__Work instructions__
From the first line to the last, retype everything below exactly, minus the pictures.

__Data segment__

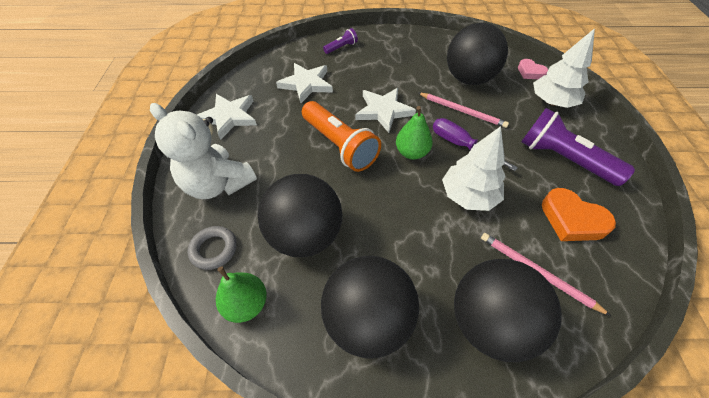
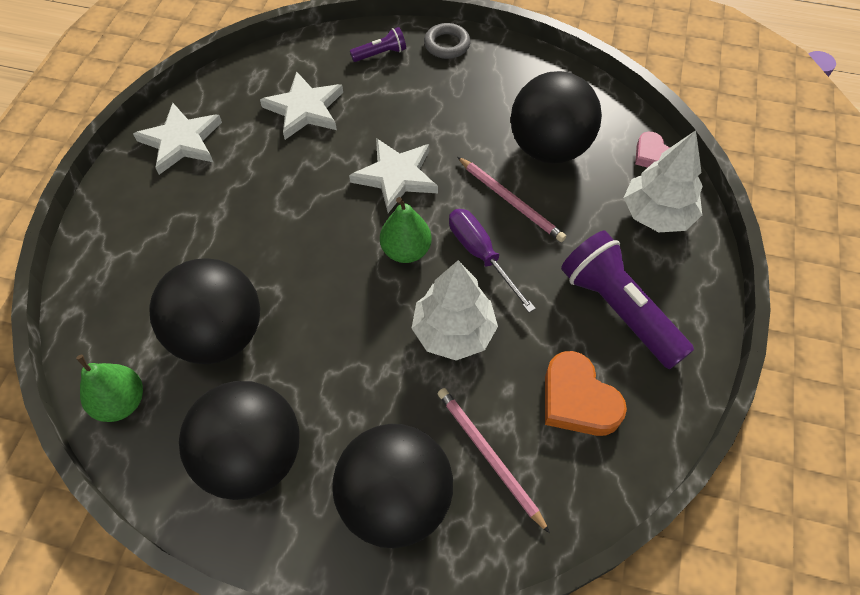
camera: 15 degrees right, 5 degrees up
(214, 249) = (105, 326): grey ring -> grey ring (447, 45)
(218, 184) = (136, 239): white teddy bear -> none
(339, 145) = (312, 217): orange flashlight -> none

__Answer space__
camera: 15 degrees right, 5 degrees up
(214, 249) = (105, 326): grey ring -> grey ring (447, 45)
(218, 184) = (136, 239): white teddy bear -> none
(339, 145) = (312, 217): orange flashlight -> none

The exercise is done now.